+++ GIVEN DATA +++

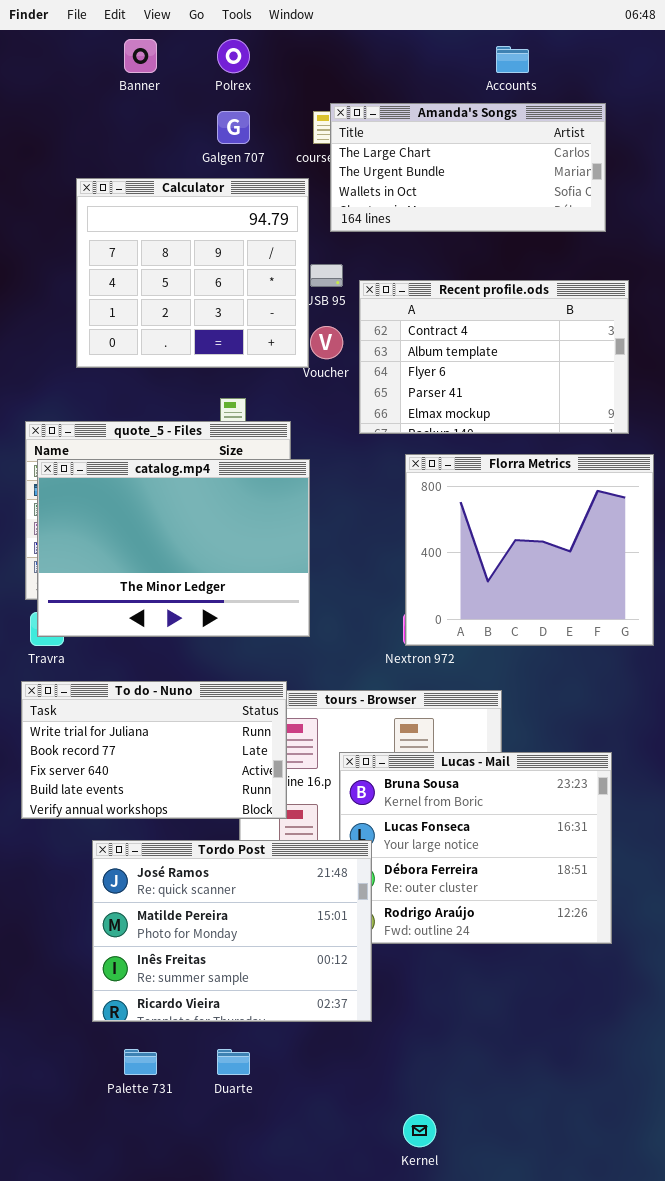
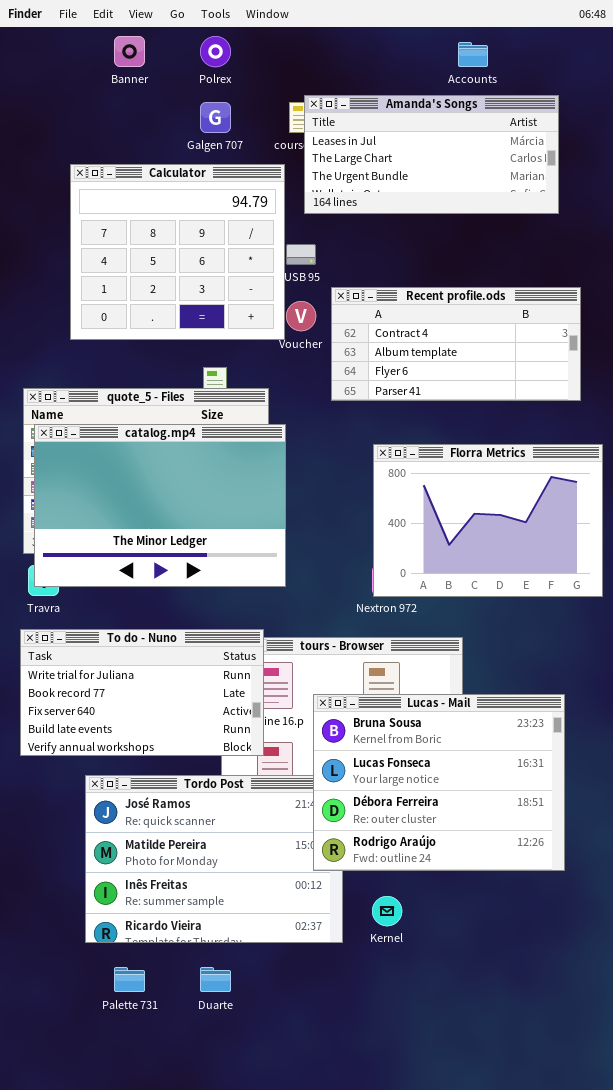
Amanda's Songs: [330,103,606,232] -> [304,95,559,214], scrolled up 1 row
Recent profile.ods: [359,280,629,434] -> [331,287,581,401], resized
Florra Metrics: [405,454,654,646] -> [373,444,603,597], resized
Lucas - Mail: [339,752,612,944] -> [313,694,565,871], raised
Kernel: [403,1114,436,1147] -> [372,896,402,926], moved

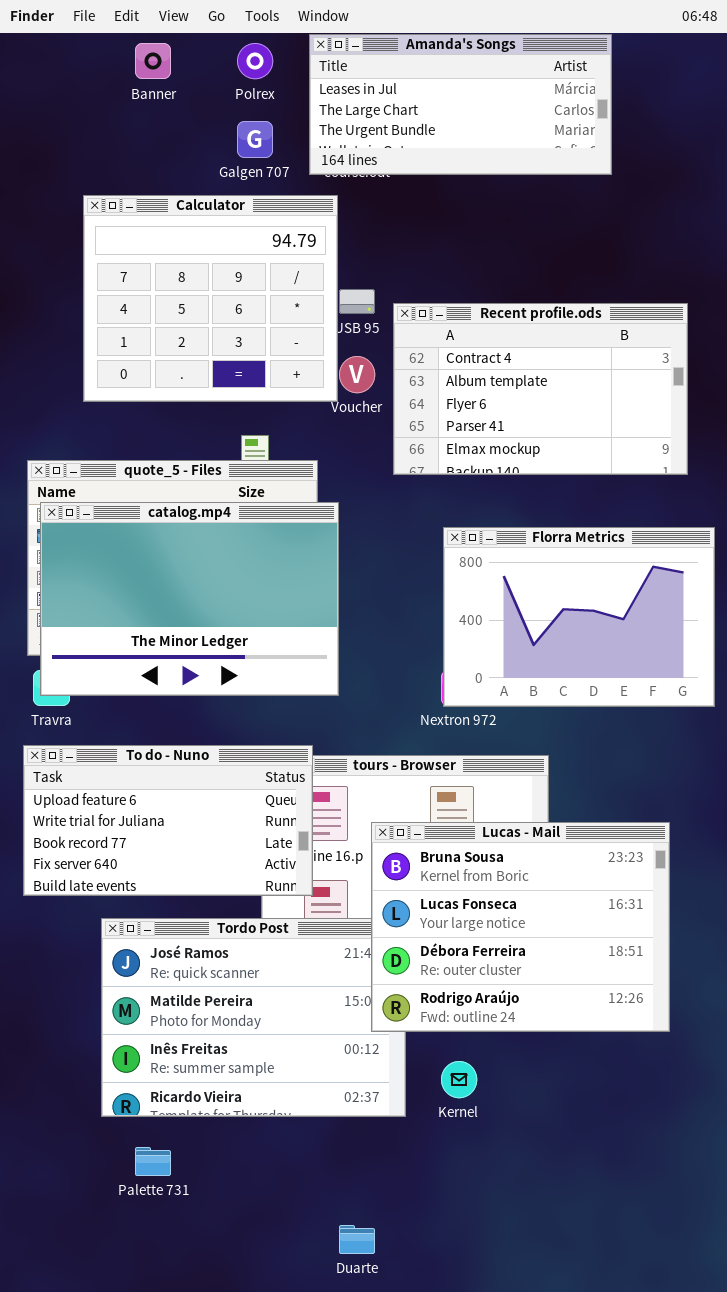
Amanda's Songs: [304,95,559,214] -> [309,34,612,175], moved
Recent profile.ods: [331,287,581,401] -> [393,303,688,475], resized
To do - Nuno: [20,629,264,756] -> [23,745,313,896], scrolled up 1 row
Duarte: [200,967,231,992] -> [339,1225,375,1254], moved

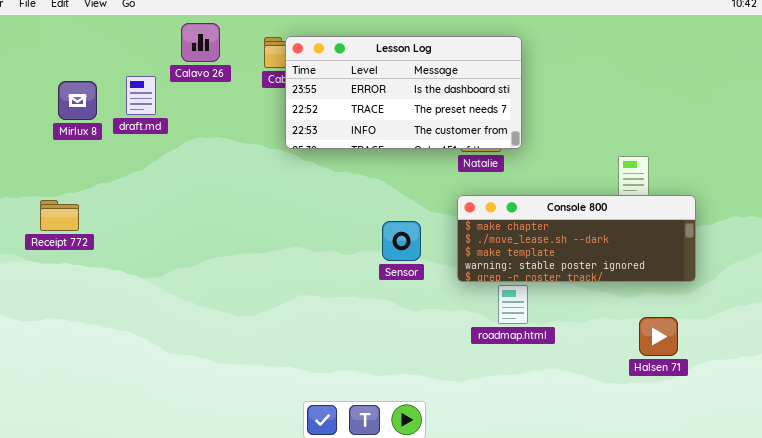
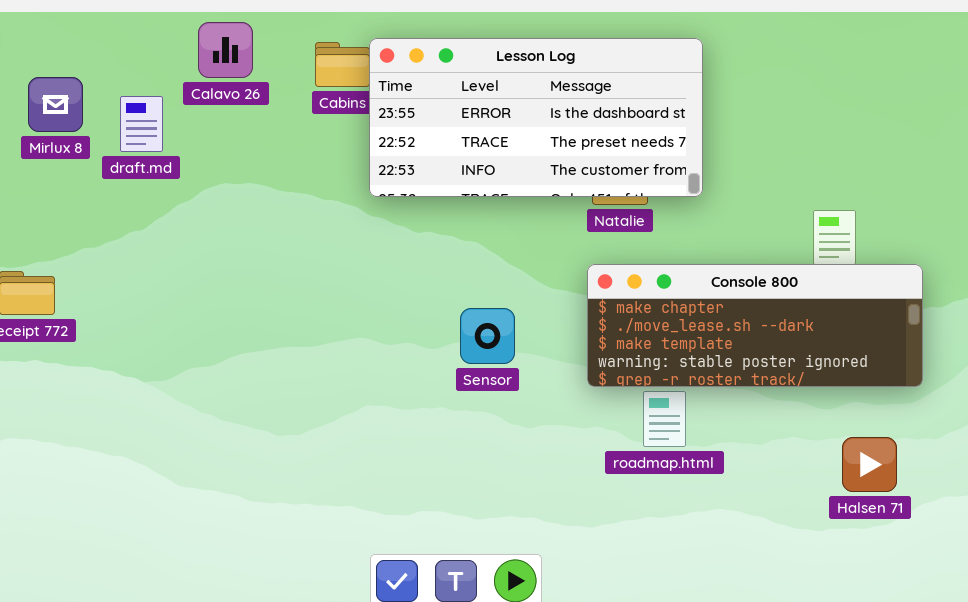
Lesson Log: [285,36,522,149] -> [369,38,703,197], moved
Mirlux 8: [58,81,97,120] -> [28,77,83,132], moved
Sensor: [382,221,421,261] -> [460,308,515,364], moved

+++

TASK TO CARRY OUT
I need every line of the material that includes "Songs", so please copy them out.

RESPONSE FOR THIS EXERCISE
Amanda's Songs: [330,103,606,232] -> [304,95,559,214], scrolled up 1 row
Amanda's Songs: [304,95,559,214] -> [309,34,612,175], moved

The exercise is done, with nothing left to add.